Your assignment:
Each record below should be output verbatim, without pictures.

····················

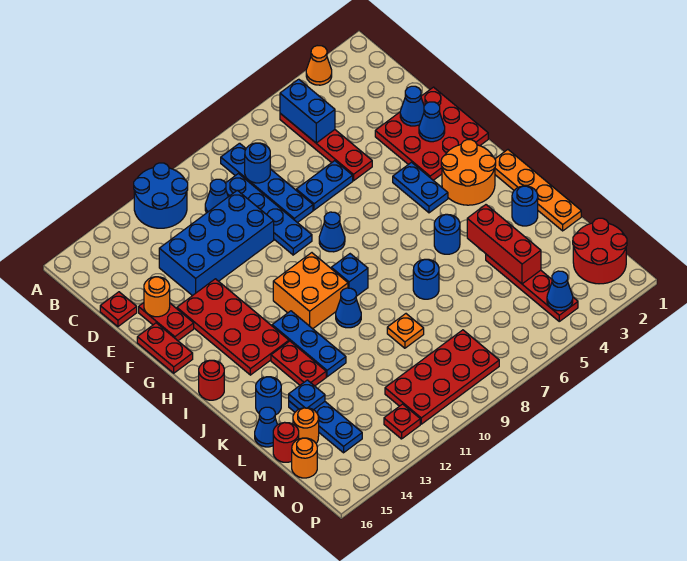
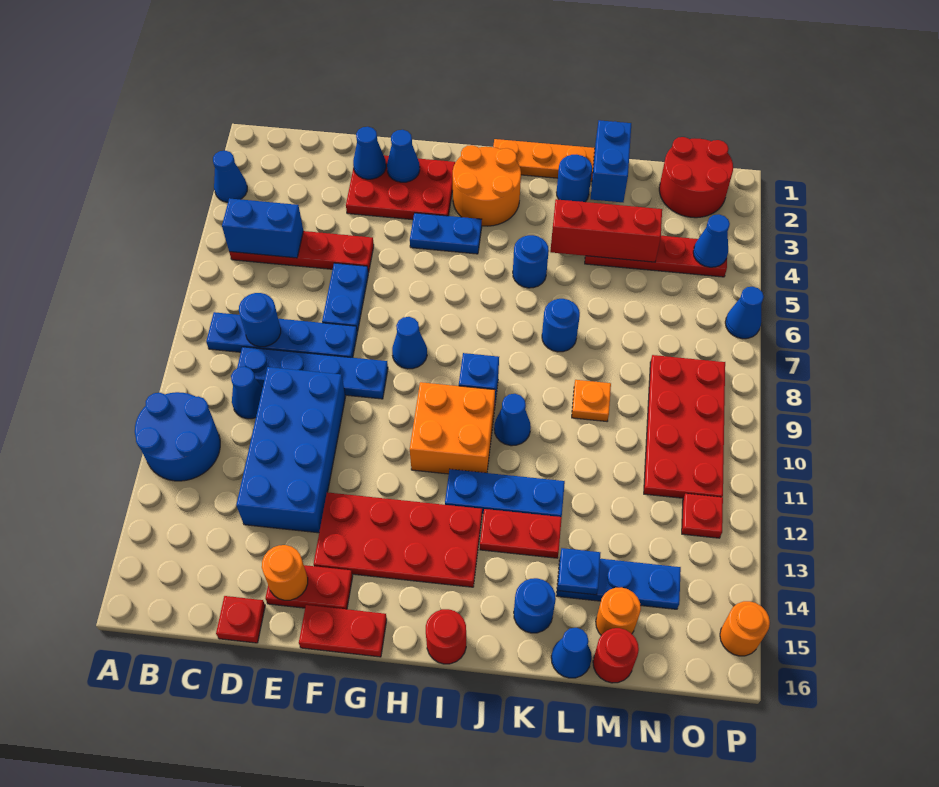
orange 1x1 cone [306,46,332,85] -> blue 1x1 cone [213,151,247,202]
red 3x3 plate [375,87,488,180] -> red 2x3 plate [346,155,455,220]
none -> blue 1x2 brick [591,120,631,202]
orange 1x1 round brick [292,438,317,478] -> orange 1x1 round brick moved to [720,601,770,656]
none -> blue 1x1 cone [725,287,764,339]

····················

Response for this exercise:
orange 1x1 cone [306,46,332,85] -> blue 1x1 cone [213,151,247,202]
red 3x3 plate [375,87,488,180] -> red 2x3 plate [346,155,455,220]
none -> blue 1x2 brick [591,120,631,202]
orange 1x1 round brick [292,438,317,478] -> orange 1x1 round brick moved to [720,601,770,656]
none -> blue 1x1 cone [725,287,764,339]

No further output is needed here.